:: Description of the task ::
Repeat the span of the entries below that starts at the line with "Ela 140: [599,115,631,147]" and ends at the line with "Recent: [258,318,292,346] ->", nothing more. Skip the pictures.

:: Data for the task ::

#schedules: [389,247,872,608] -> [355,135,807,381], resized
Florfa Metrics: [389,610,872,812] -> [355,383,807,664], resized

--

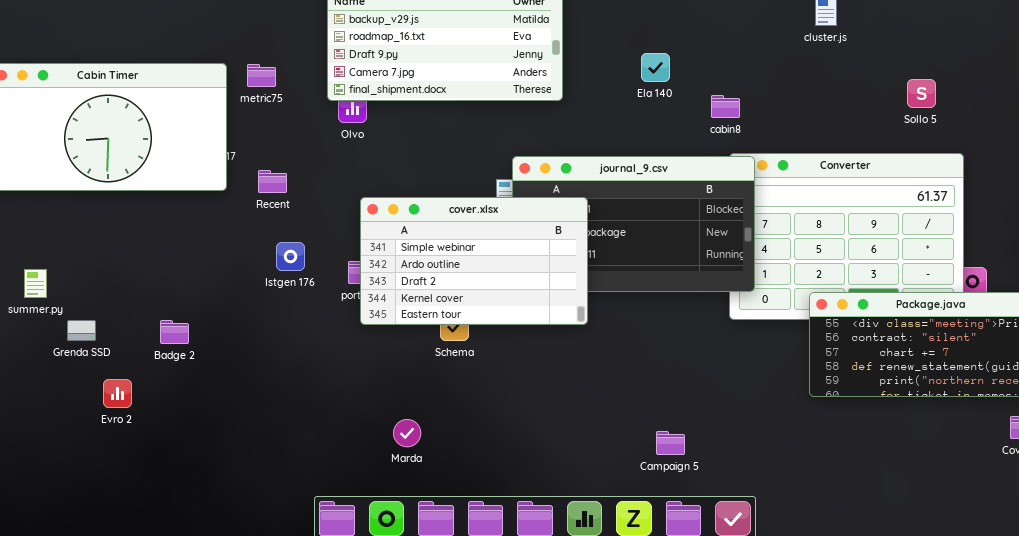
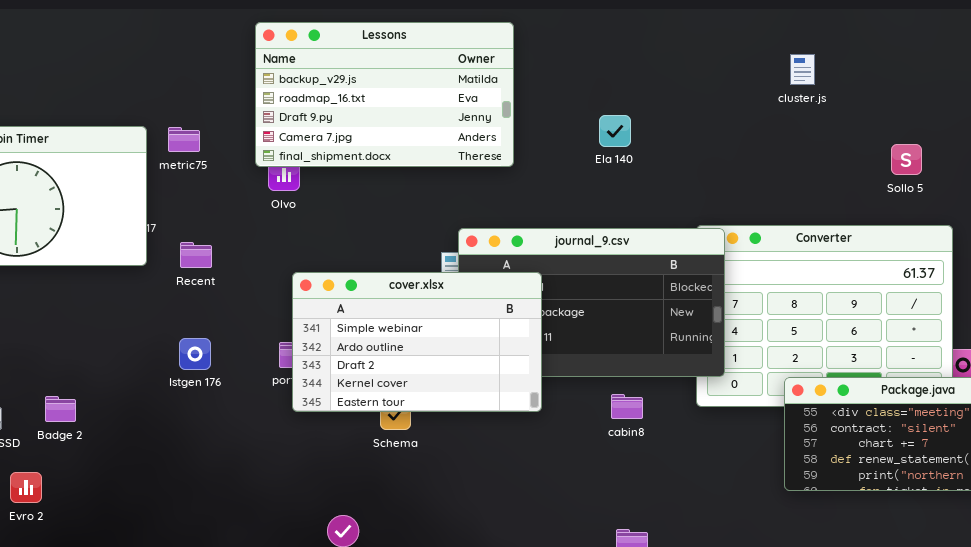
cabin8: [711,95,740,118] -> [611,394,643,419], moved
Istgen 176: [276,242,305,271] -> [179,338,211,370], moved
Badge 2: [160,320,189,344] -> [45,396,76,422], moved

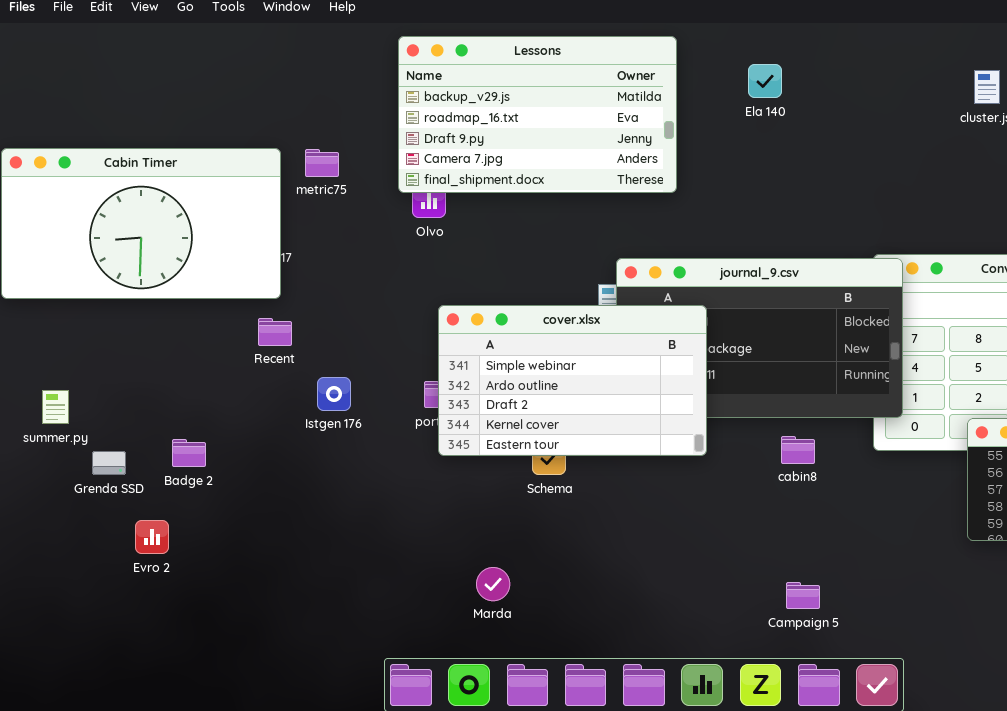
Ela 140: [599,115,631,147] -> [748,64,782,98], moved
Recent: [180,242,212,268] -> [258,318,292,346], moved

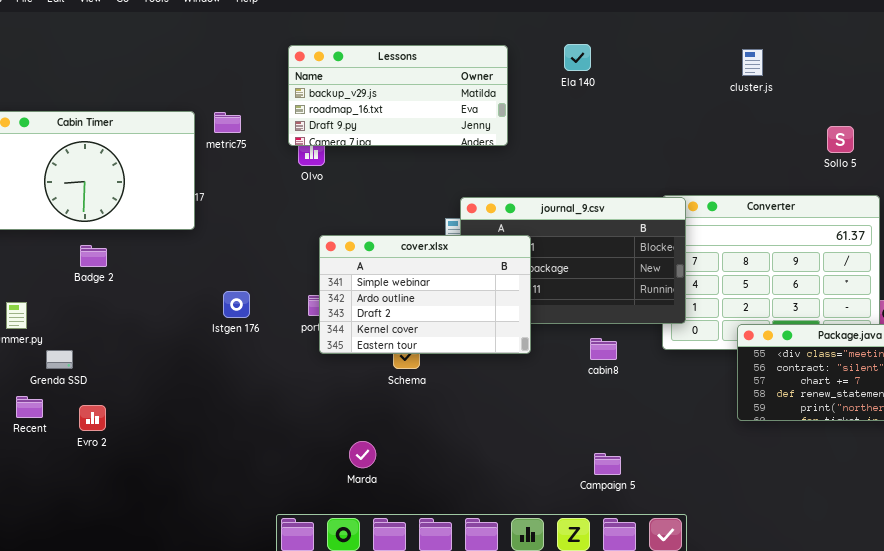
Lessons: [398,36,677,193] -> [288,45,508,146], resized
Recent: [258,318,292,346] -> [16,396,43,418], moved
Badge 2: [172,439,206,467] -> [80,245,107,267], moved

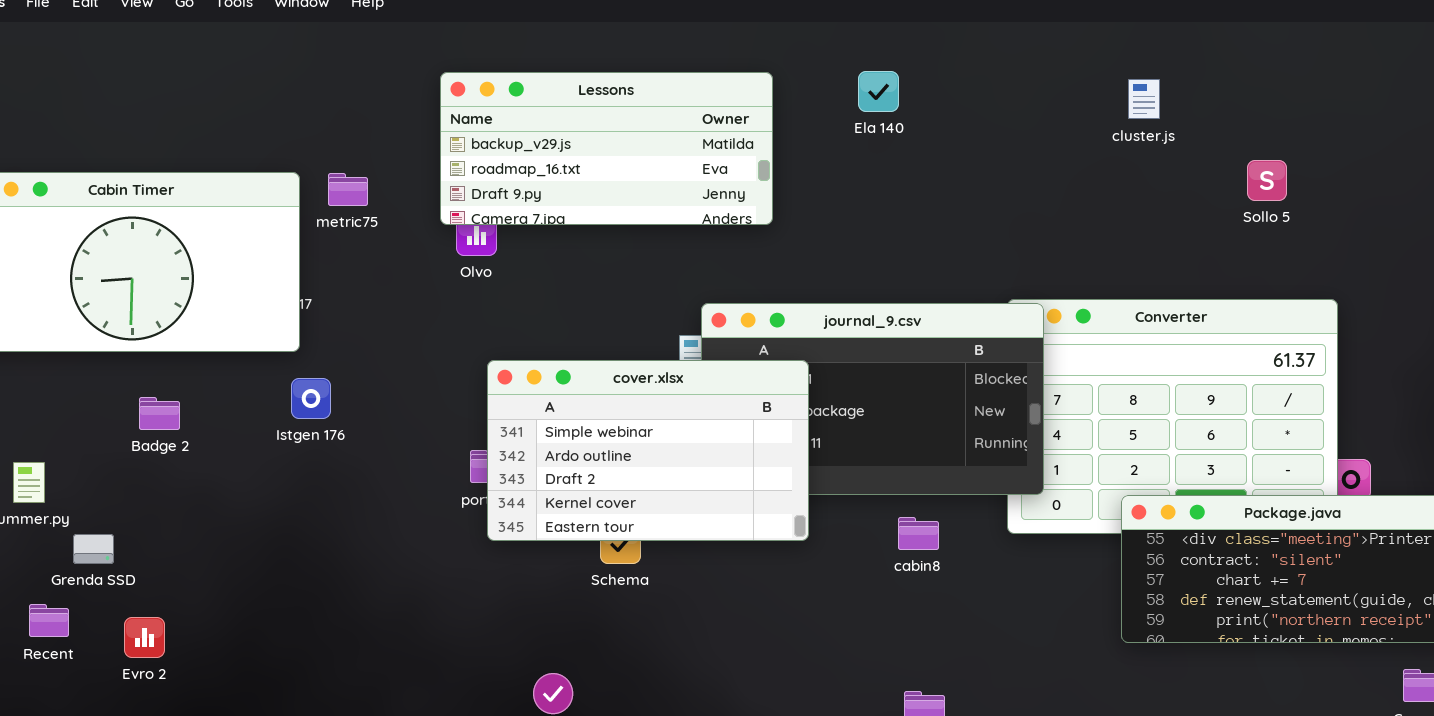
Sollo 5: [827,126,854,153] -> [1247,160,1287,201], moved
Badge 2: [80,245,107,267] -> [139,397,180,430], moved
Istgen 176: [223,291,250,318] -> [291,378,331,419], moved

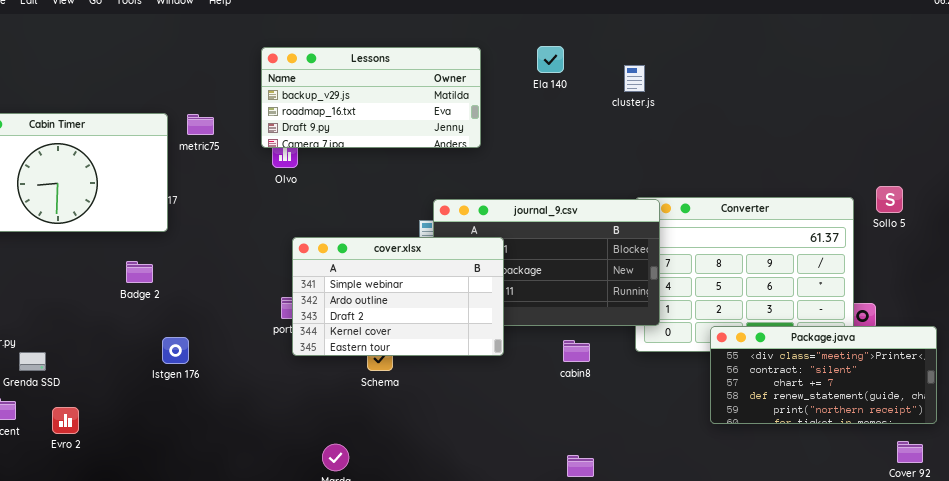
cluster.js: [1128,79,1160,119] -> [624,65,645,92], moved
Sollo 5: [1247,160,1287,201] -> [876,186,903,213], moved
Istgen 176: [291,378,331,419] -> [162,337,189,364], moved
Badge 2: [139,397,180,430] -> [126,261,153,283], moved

:: Response ::
Ela 140: [599,115,631,147] -> [748,64,782,98], moved
Recent: [180,242,212,268] -> [258,318,292,346], moved

Lessons: [398,36,677,193] -> [288,45,508,146], resized
Recent: [258,318,292,346] -> [16,396,43,418], moved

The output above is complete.